Exercise inputs START

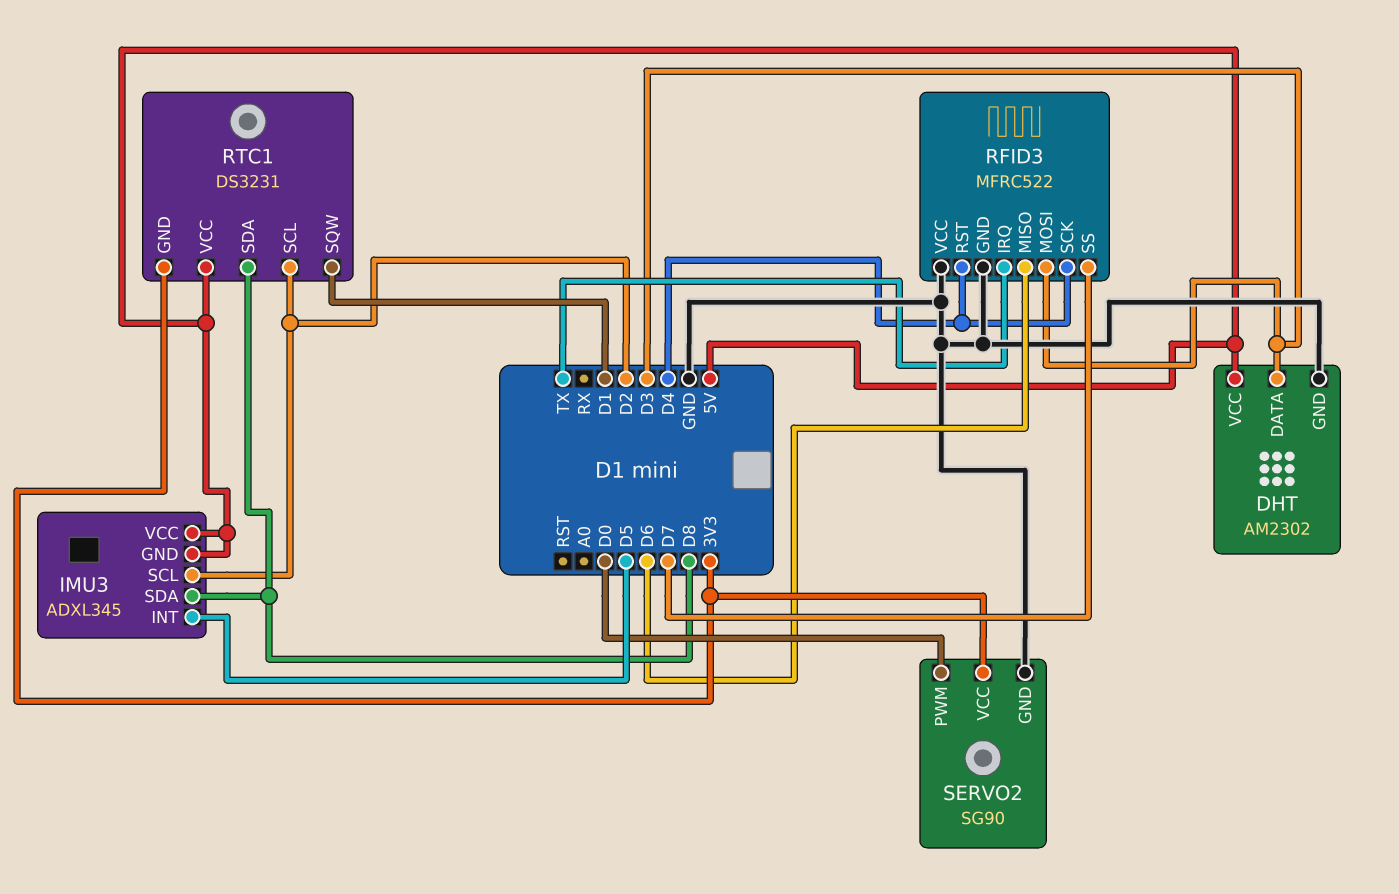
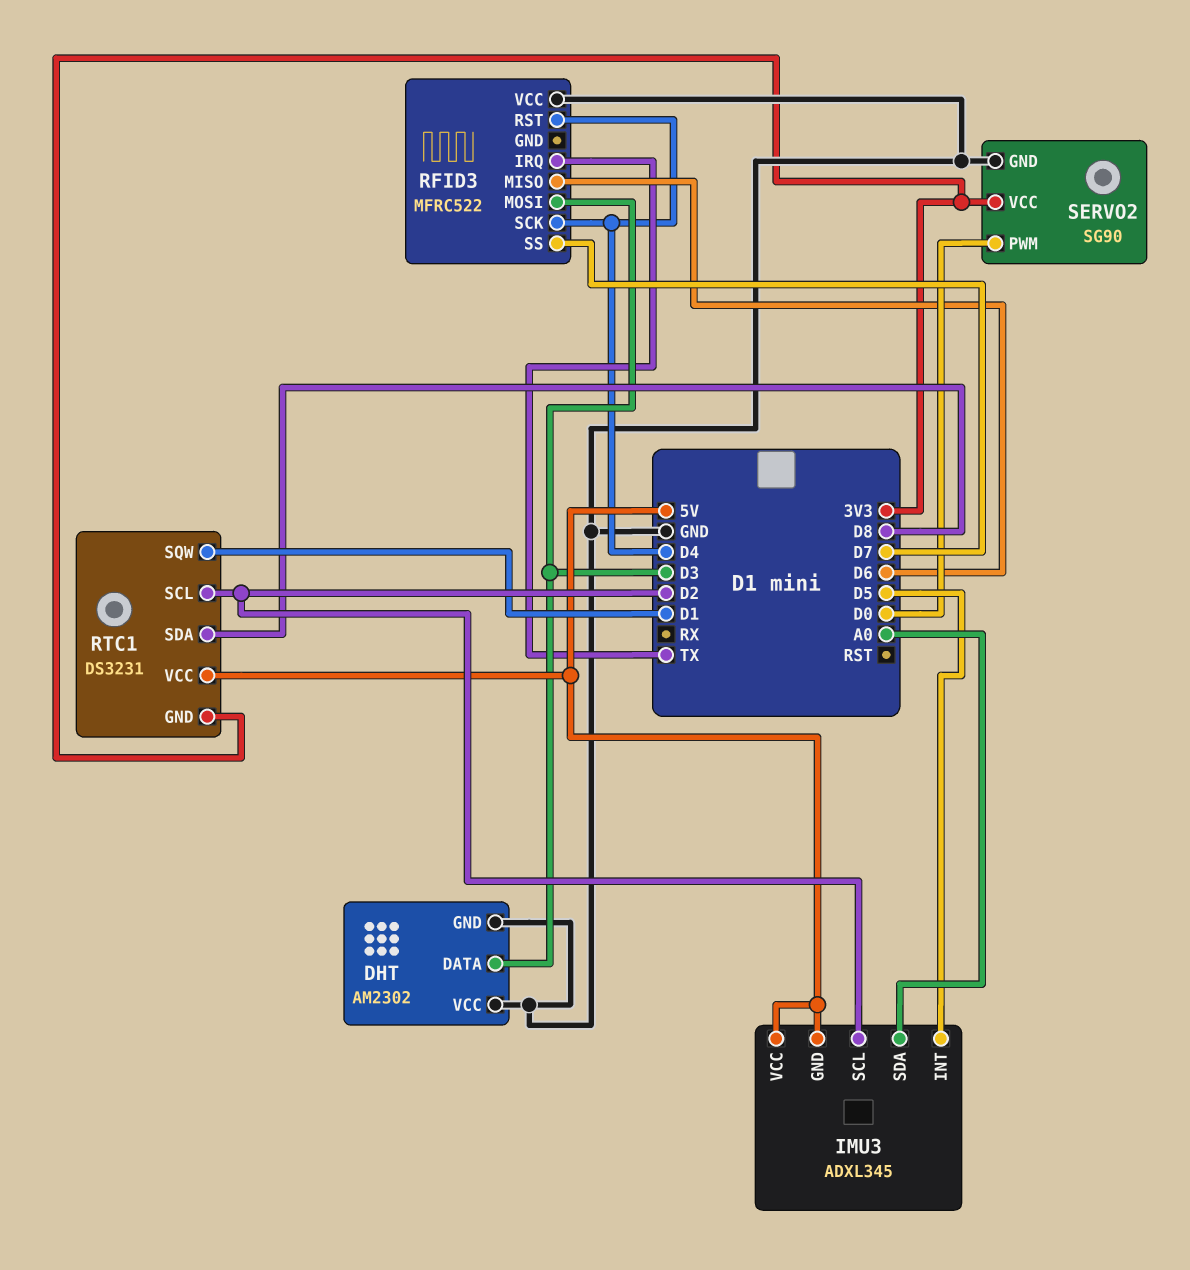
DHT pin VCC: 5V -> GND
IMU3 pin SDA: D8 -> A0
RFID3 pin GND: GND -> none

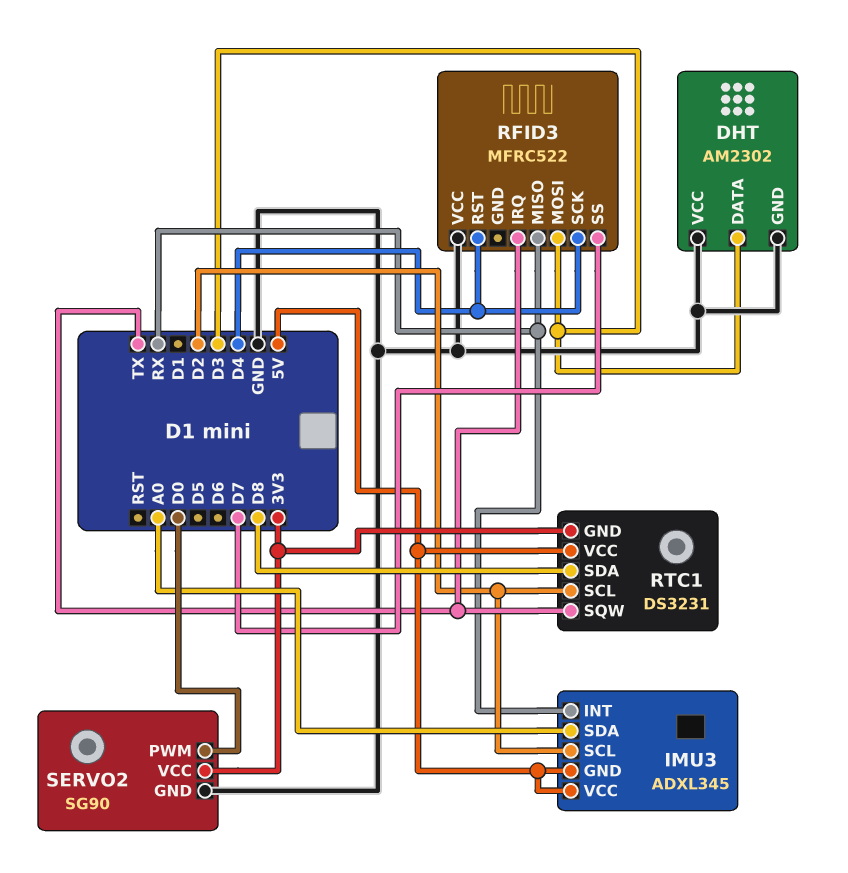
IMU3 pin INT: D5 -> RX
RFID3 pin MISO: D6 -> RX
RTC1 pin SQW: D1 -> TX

Exercise inputs END

▸ **Exercise objective**
Your task is an exact transcription of all the data, minus the pictures.

▸ **Result**
DHT pin VCC: 5V -> GND
IMU3 pin SDA: D8 -> A0
RFID3 pin GND: GND -> none

IMU3 pin INT: D5 -> RX
RFID3 pin MISO: D6 -> RX
RTC1 pin SQW: D1 -> TX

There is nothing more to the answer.